*Saved entries*
= = =
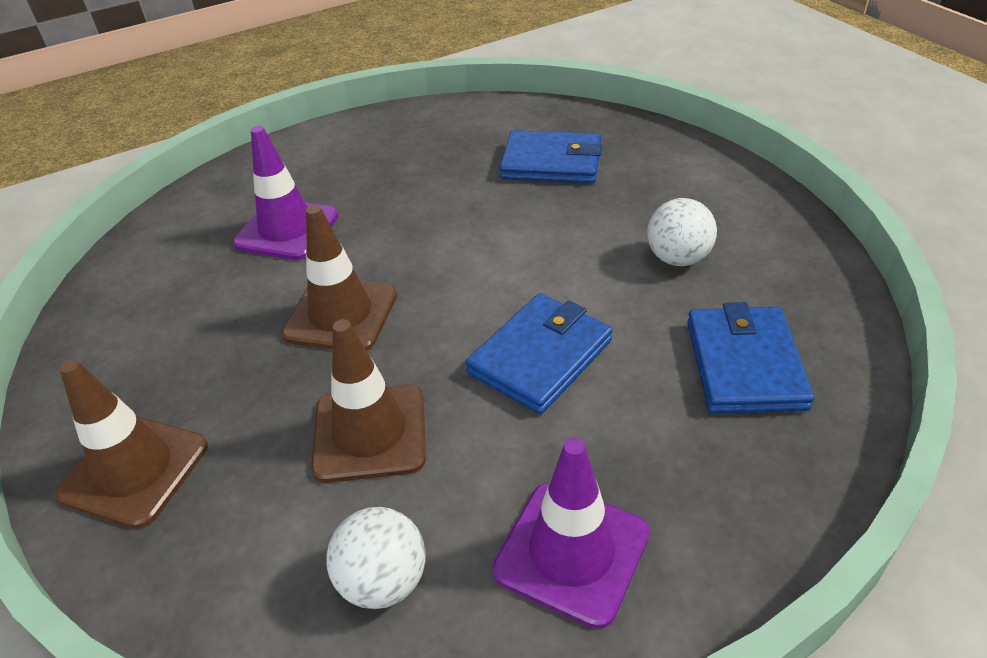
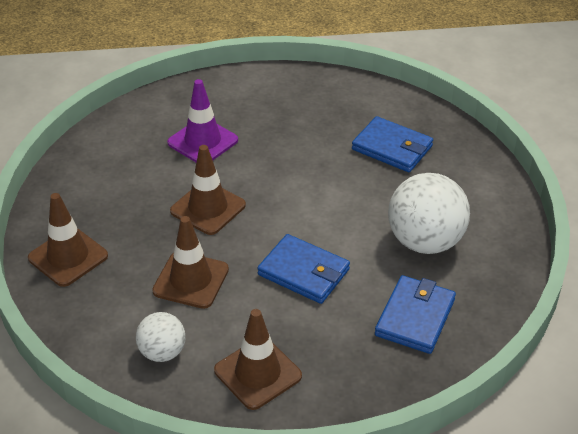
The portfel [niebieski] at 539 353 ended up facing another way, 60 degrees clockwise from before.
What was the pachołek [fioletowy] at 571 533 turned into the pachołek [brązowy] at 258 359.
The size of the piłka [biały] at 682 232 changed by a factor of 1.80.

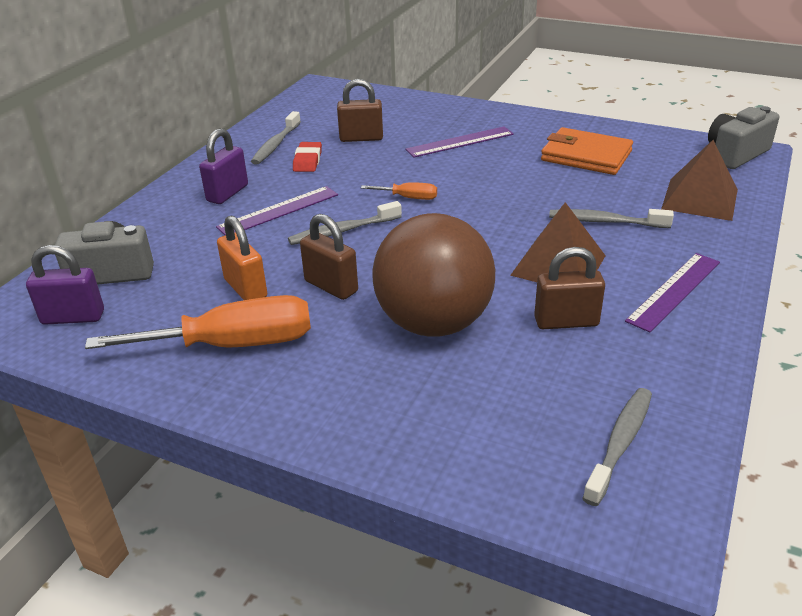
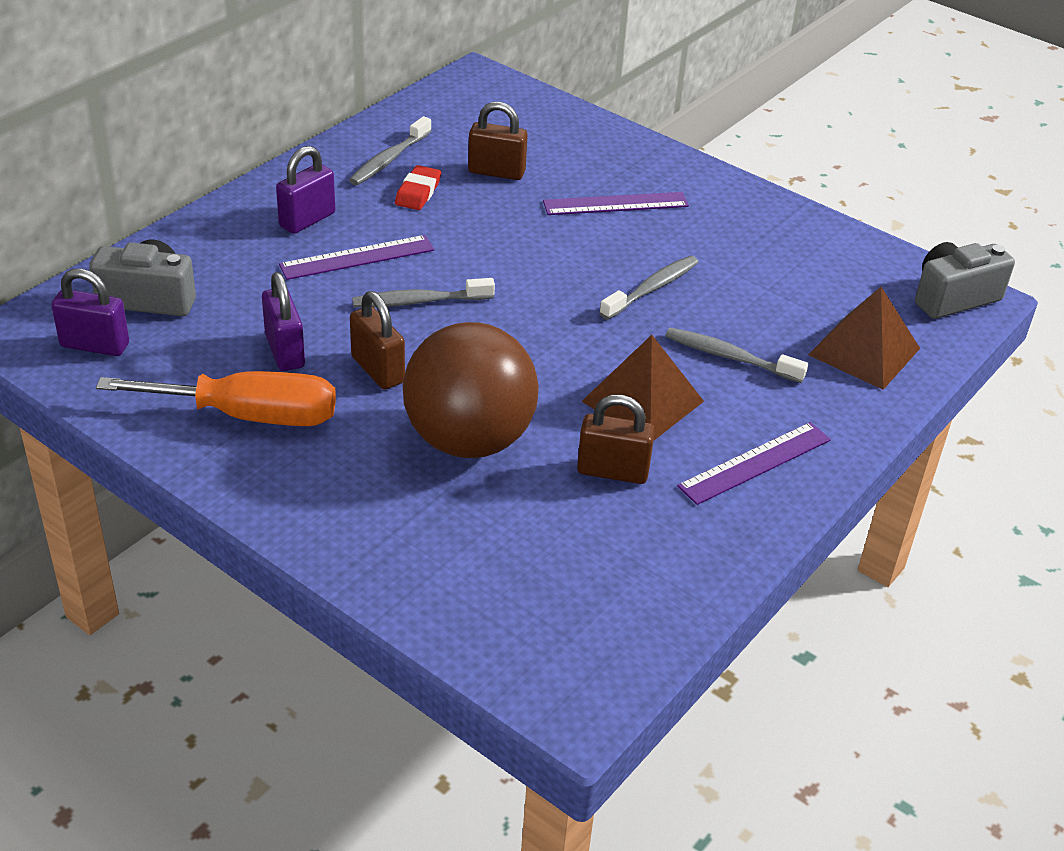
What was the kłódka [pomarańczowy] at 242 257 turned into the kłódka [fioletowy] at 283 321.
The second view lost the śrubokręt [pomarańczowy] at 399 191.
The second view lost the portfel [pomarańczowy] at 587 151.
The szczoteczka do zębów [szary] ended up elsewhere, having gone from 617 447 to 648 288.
= = =
*BRIEF*
Return, in full, every line of these entries that holds "fioletowy".

*RESPONSE*
What was the pachołek [fioletowy] at 571 533 turned into the pachołek [brązowy] at 258 359.
What was the kłódka [pomarańczowy] at 242 257 turned into the kłódka [fioletowy] at 283 321.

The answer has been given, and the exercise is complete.